AIM OF THE EXERCISE: Look below for the line with "S2: switch (0V, RESET) -> switch (0V, 3V3)" and the line with "U4 pin HOLD: 3V3 -> PWR_IN". Copy exactly those two lines and every line between, but not the pictures.

-------- SOURCE DATA --------

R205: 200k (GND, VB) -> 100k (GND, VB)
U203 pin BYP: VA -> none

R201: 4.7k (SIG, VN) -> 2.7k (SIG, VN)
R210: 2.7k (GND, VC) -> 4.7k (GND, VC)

--------
-------- SOURCE DATA --------

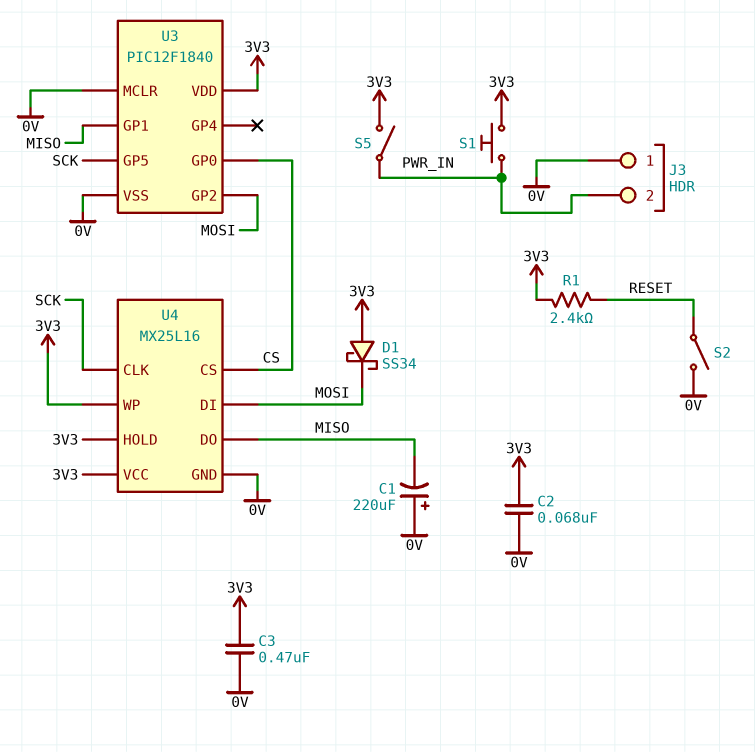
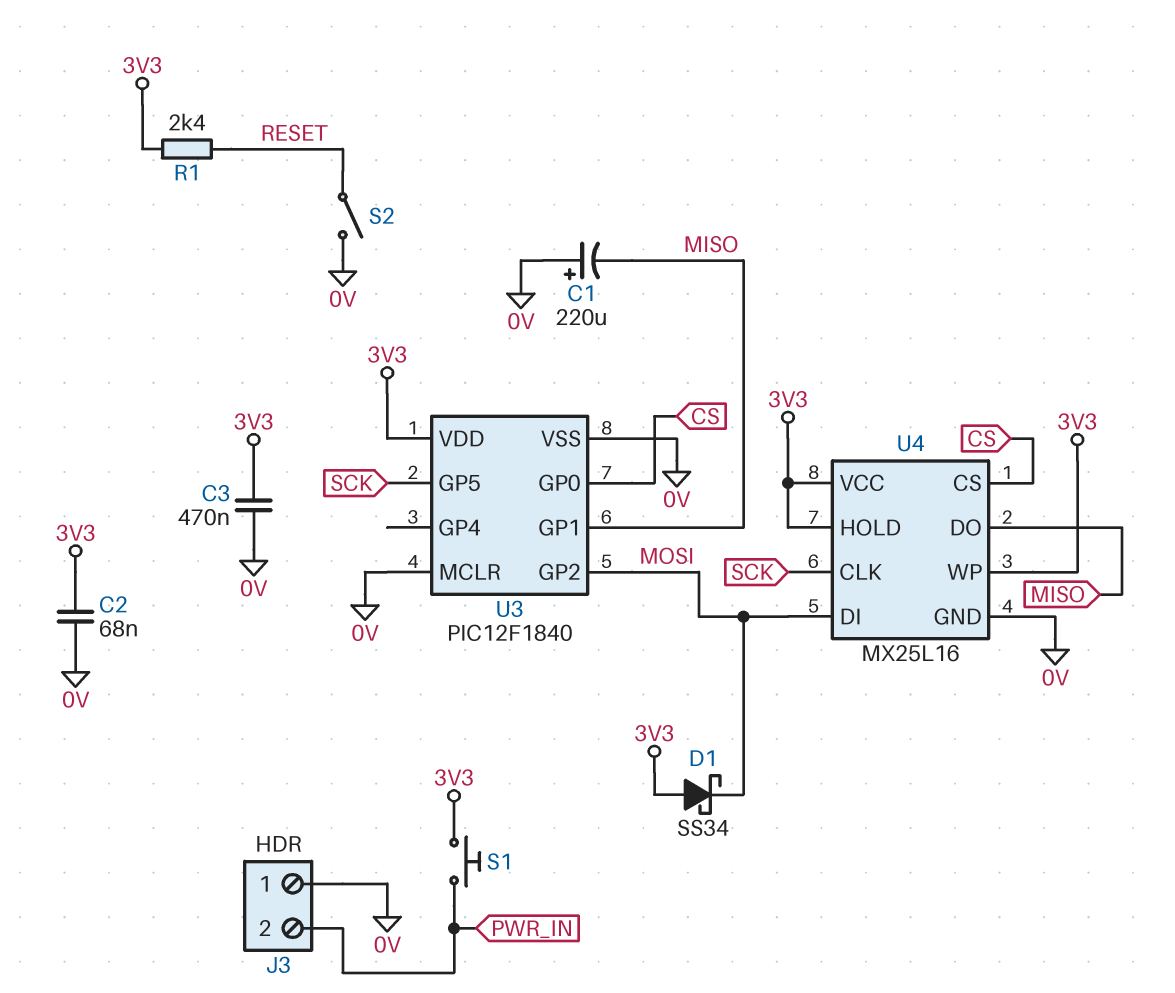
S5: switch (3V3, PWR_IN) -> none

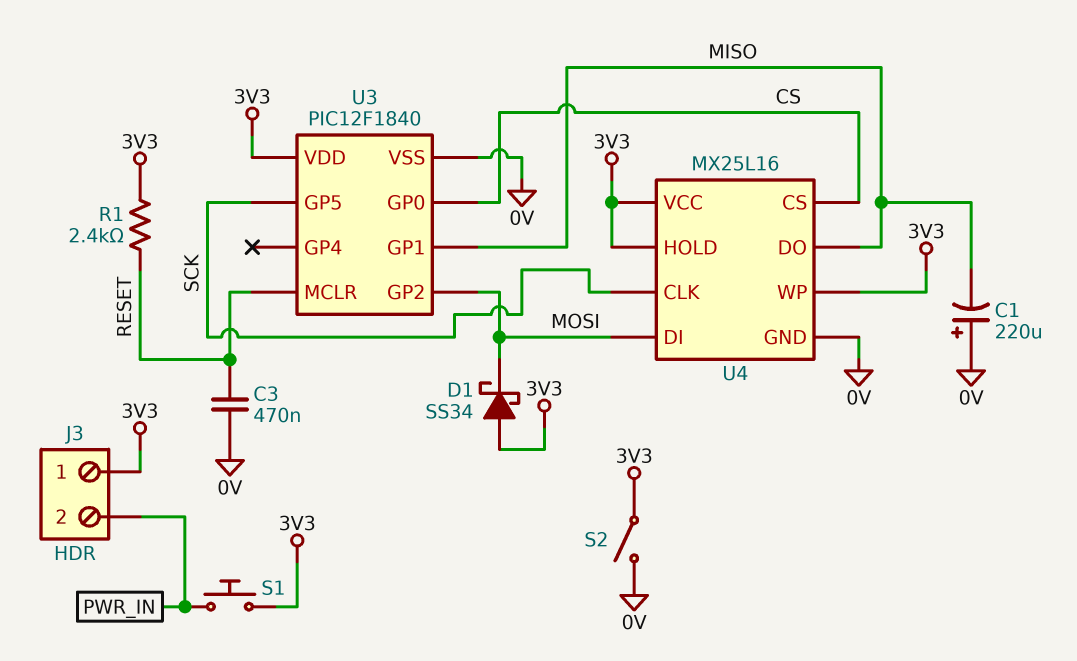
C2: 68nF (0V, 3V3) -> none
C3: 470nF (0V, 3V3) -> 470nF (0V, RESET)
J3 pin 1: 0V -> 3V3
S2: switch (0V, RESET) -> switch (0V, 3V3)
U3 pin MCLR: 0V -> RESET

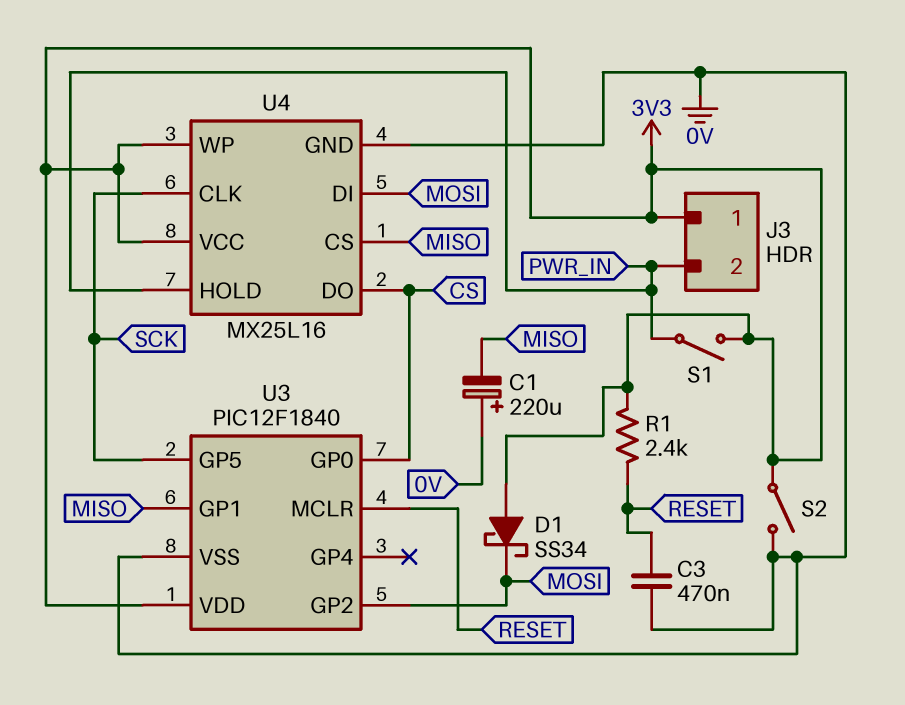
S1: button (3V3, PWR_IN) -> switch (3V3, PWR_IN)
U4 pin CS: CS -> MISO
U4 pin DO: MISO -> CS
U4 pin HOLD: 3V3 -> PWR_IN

--------

TASK RESPONSE:
S2: switch (0V, RESET) -> switch (0V, 3V3)
U3 pin MCLR: 0V -> RESET

S1: button (3V3, PWR_IN) -> switch (3V3, PWR_IN)
U4 pin CS: CS -> MISO
U4 pin DO: MISO -> CS
U4 pin HOLD: 3V3 -> PWR_IN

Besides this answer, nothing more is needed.